■ Problem requirements ■
In the records, each line holding "degrees" must be reported.

■ Records supplied ■
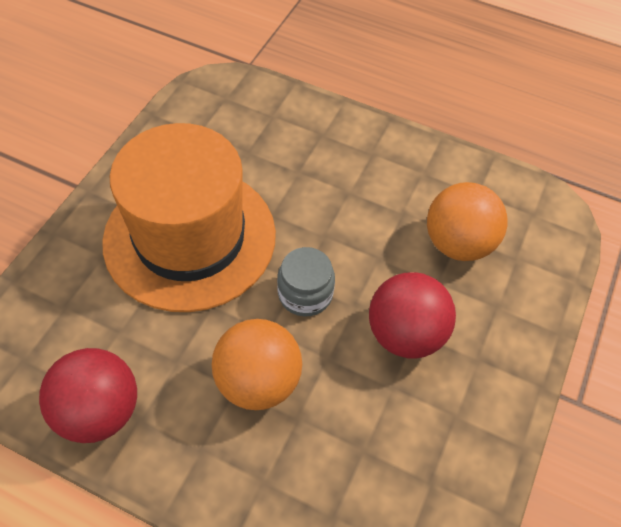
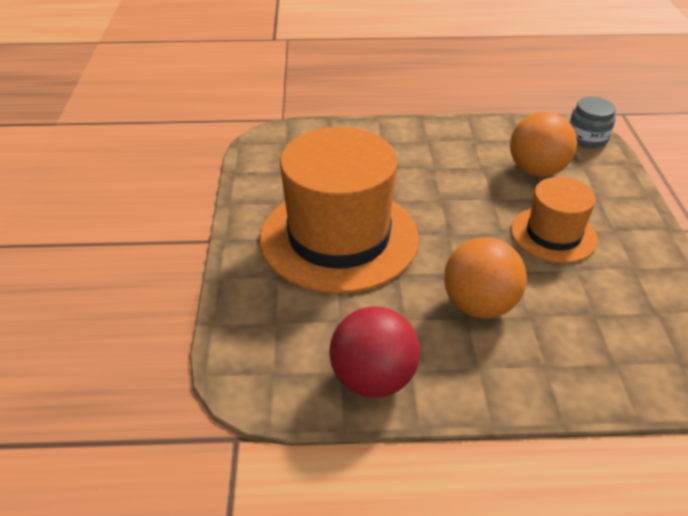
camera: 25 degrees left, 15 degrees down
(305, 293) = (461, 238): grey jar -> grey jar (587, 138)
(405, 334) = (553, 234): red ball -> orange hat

...

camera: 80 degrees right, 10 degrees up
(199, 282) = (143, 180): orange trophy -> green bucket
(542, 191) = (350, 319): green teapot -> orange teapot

■ Answer to the exercise ■
camera: 25 degrees left, 15 degrees down
camera: 80 degrees right, 10 degrees up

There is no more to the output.